(TASK DESCRIPTION) Every line in the entries where "none" is found should be copied.

(STUDY MATERIAL)
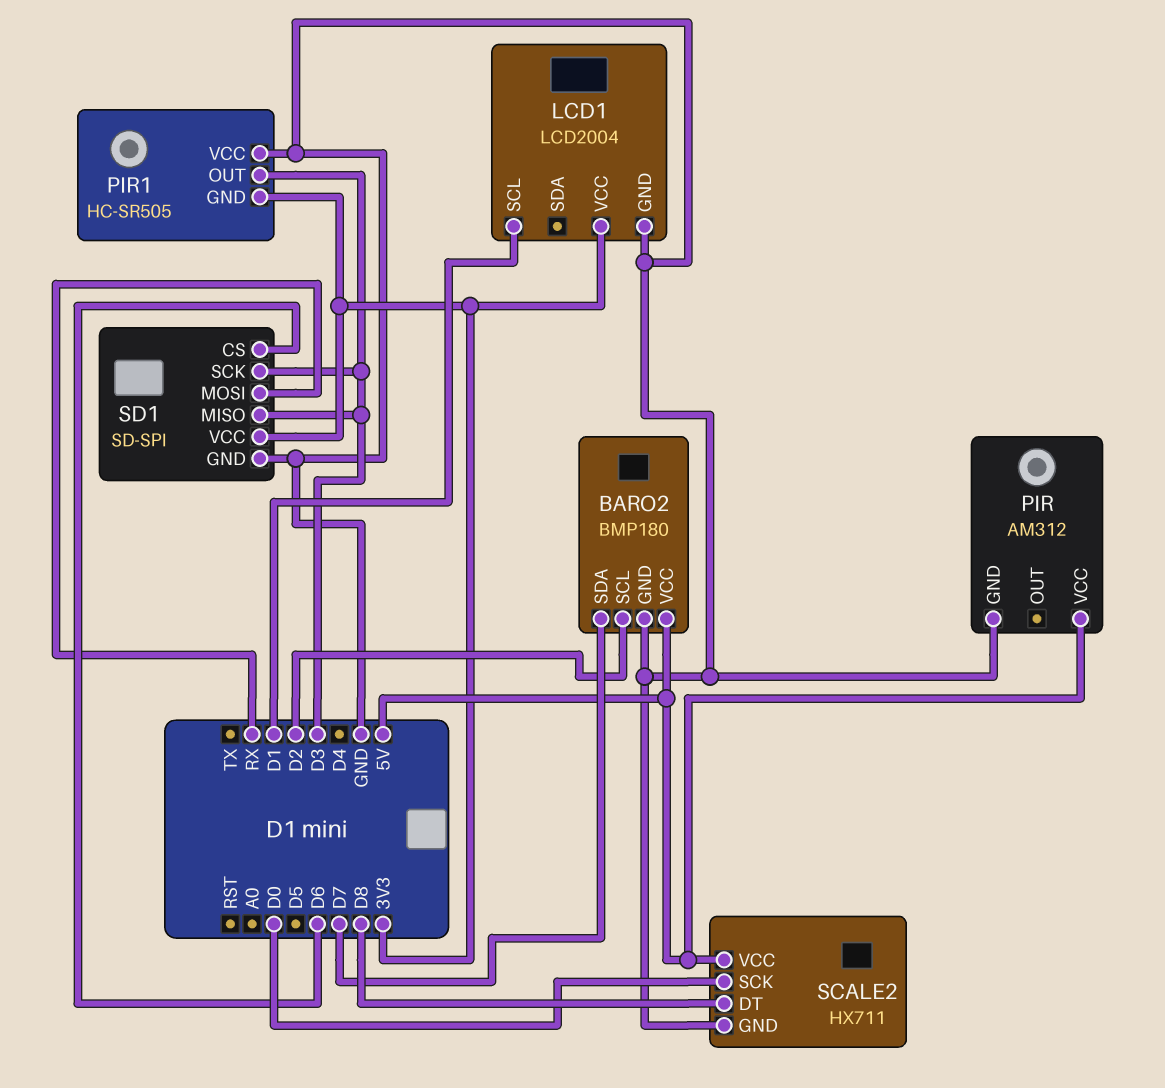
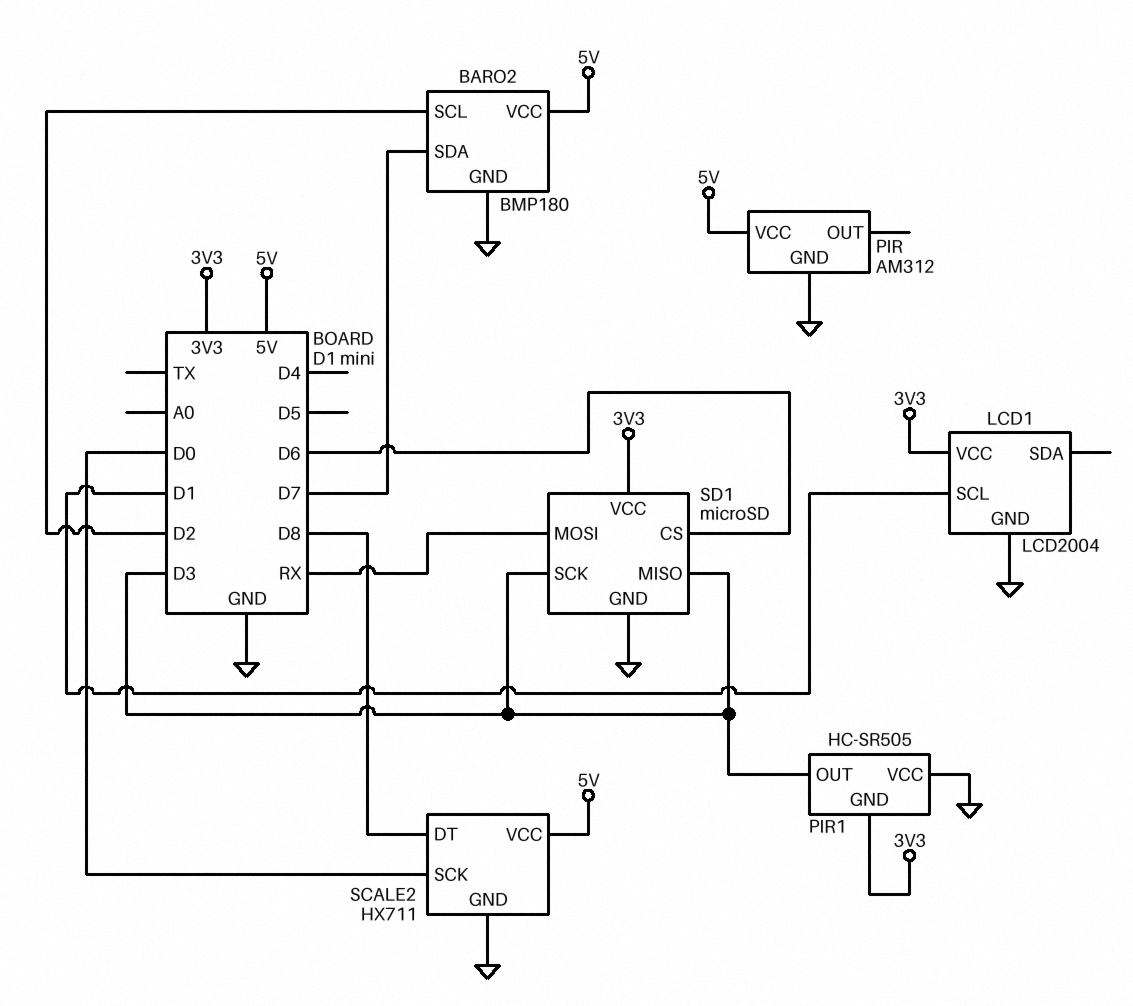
SD1: SD-SPI -> microSD

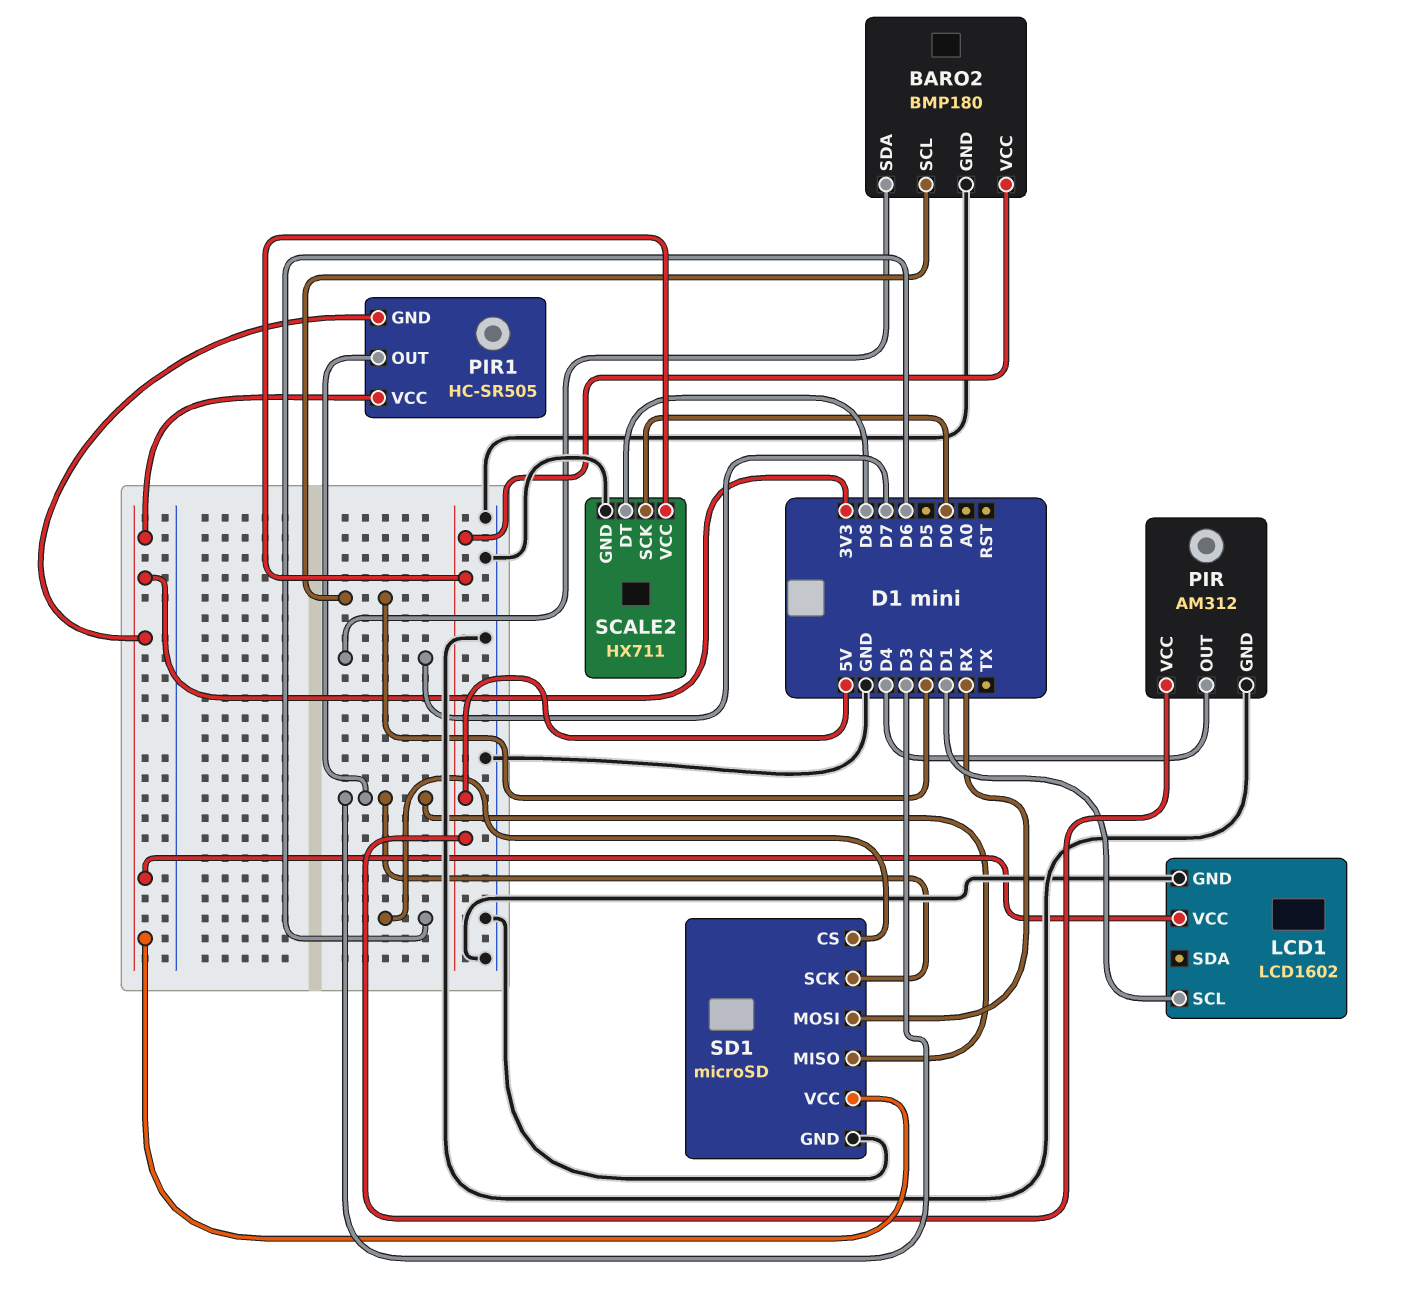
LCD1: LCD2004 -> LCD1602
PIR pin OUT: none -> D4
PIR1 pin VCC: GND -> 3V3

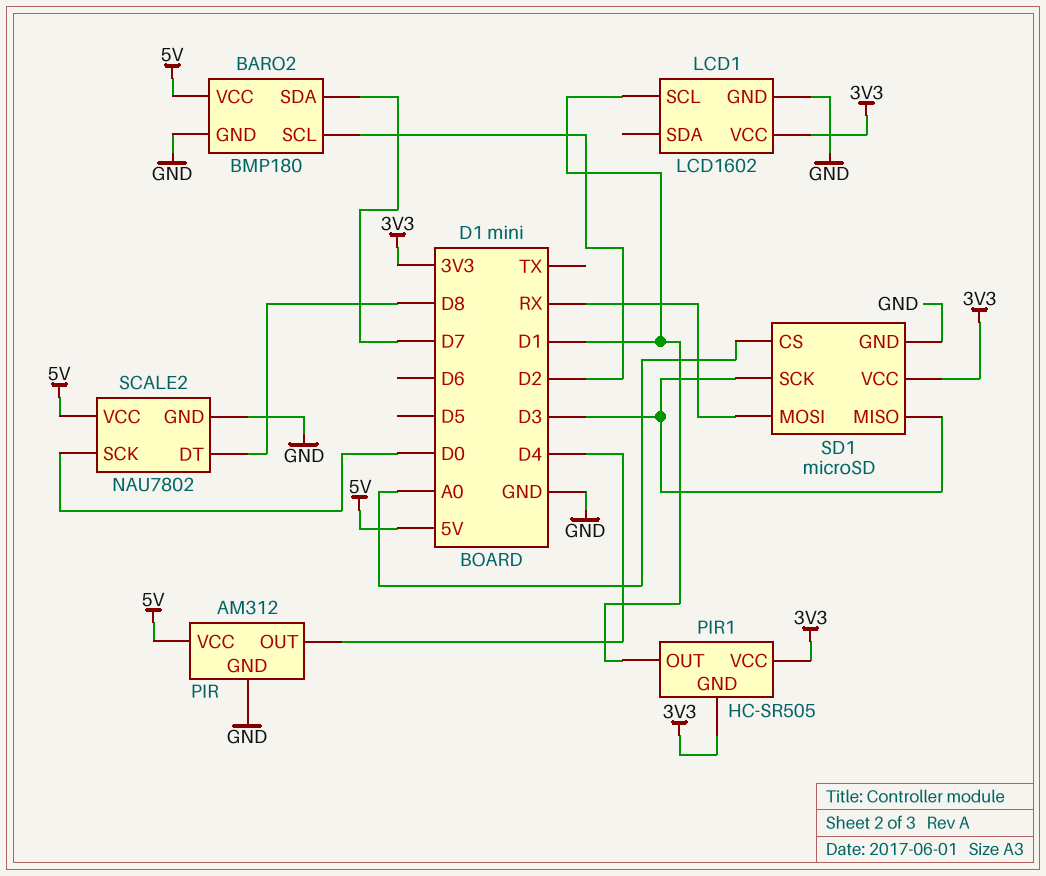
PIR1 pin OUT: D3 -> D1
SCALE2: HX711 -> NAU7802
SD1 pin CS: D6 -> A0

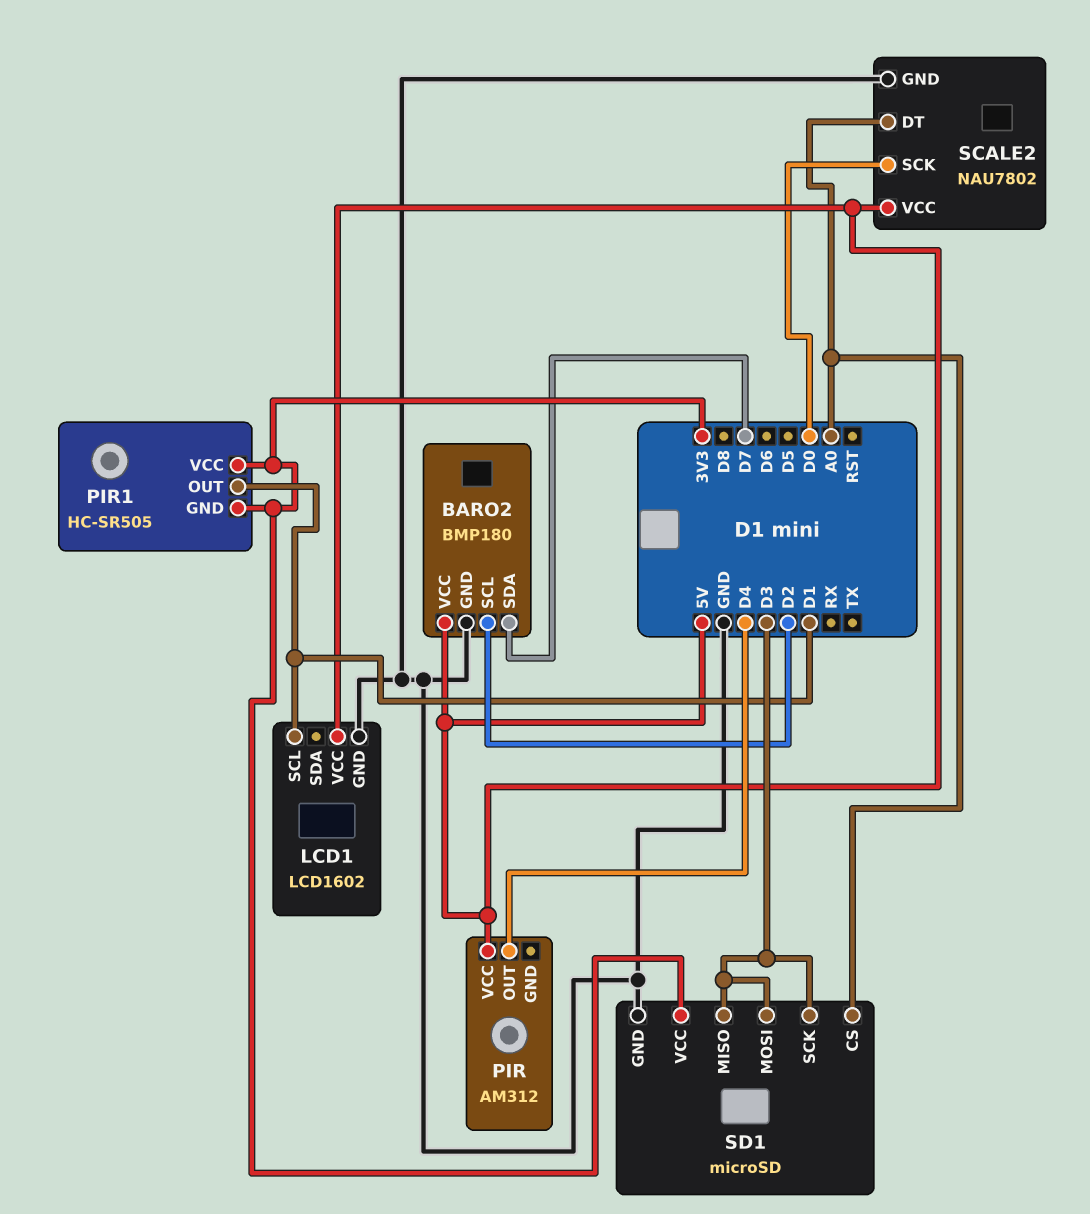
LCD1 pin VCC: 3V3 -> 5V
PIR pin GND: GND -> none
SCALE2 pin DT: D8 -> A0
SD1 pin MOSI: RX -> D3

(ANSWER BELOW)
PIR pin OUT: none -> D4
PIR pin GND: GND -> none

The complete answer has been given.